WORK TO BE COMPLETED: Make an exact copy of all the data, pictures excluded.
*** Opening RECORD EXCERPTS ***
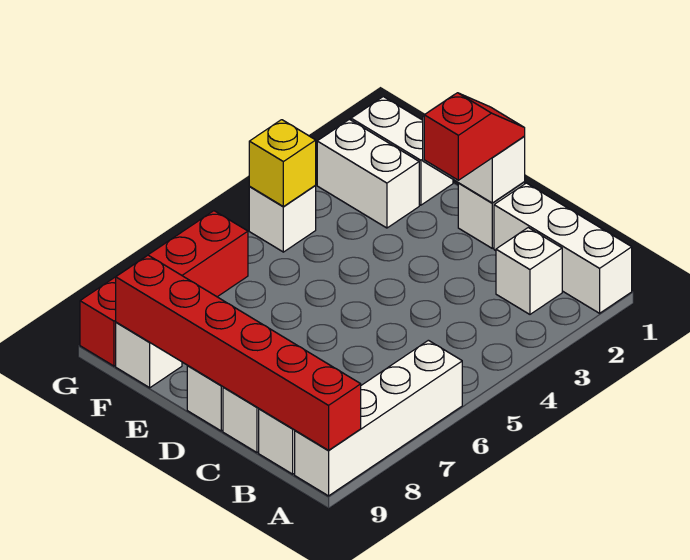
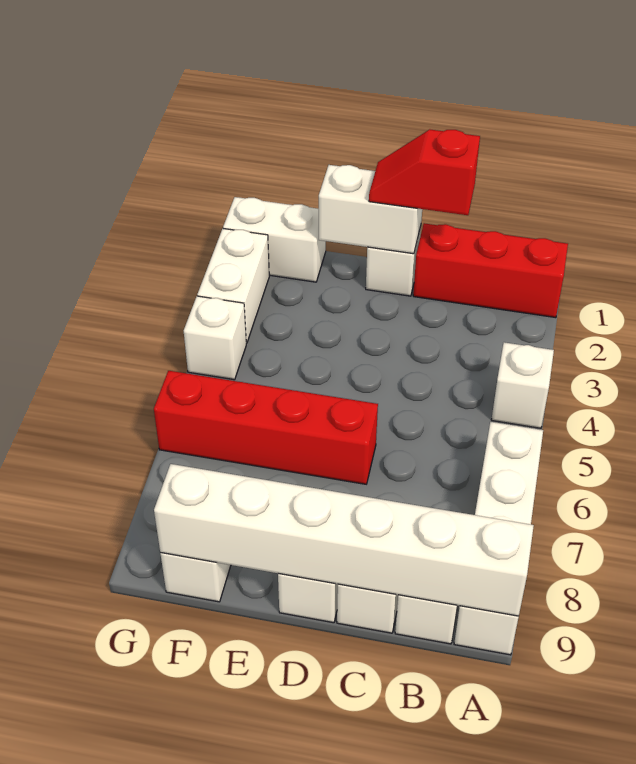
white brick A1:C1 level 1 -> red brick A1:C1 level 1
red brick A9:F9 level 2 -> white brick A9:F9 level 2
white brick B2 level 1 -> white brick A4 level 1
red slope D1:D2 level 3 top 2 -> red slope C1:D1 level 3 top C
white brick F2:G2 level 1 -> white brick G2:G3 level 1
yellow brick G4 level 2 -> none
red brick G6:G9 level 1 -> red brick D6:G6 level 1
*** Closing RECORD EXCERPTS ***
RESULT:
white brick A1:C1 level 1 -> red brick A1:C1 level 1
red brick A9:F9 level 2 -> white brick A9:F9 level 2
white brick B2 level 1 -> white brick A4 level 1
red slope D1:D2 level 3 top 2 -> red slope C1:D1 level 3 top C
white brick F2:G2 level 1 -> white brick G2:G3 level 1
yellow brick G4 level 2 -> none
red brick G6:G9 level 1 -> red brick D6:G6 level 1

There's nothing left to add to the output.